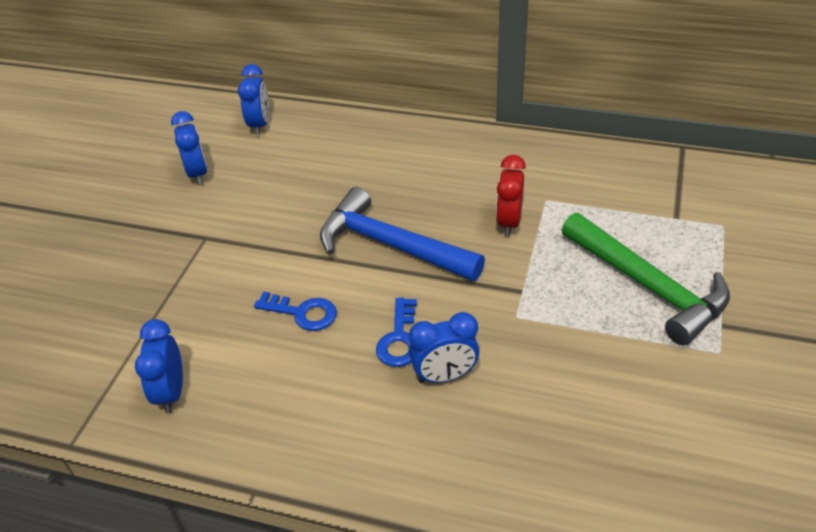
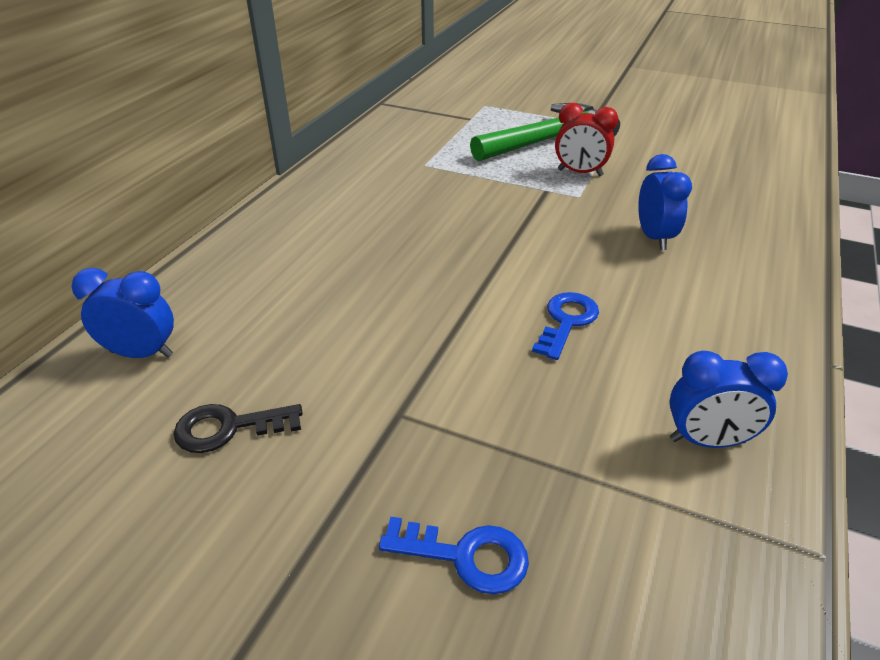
camera: 85 degrees left, 5 degrees down
(197, 174) = (228, 428): blue clock -> black key
(391, 245) = (464, 253): blue hammer -> none
(400, 339) = (608, 258): blue key -> blue key (466, 556)
(509, 222) = (451, 185): red clock -> red clock (580, 173)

+---+

[Exercise objective]
Could the entries above be retyped exactly, with the pictures left out?

[Your solution]
camera: 85 degrees left, 5 degrees down
(197, 174) = (228, 428): blue clock -> black key
(391, 245) = (464, 253): blue hammer -> none
(400, 339) = (608, 258): blue key -> blue key (466, 556)
(509, 222) = (451, 185): red clock -> red clock (580, 173)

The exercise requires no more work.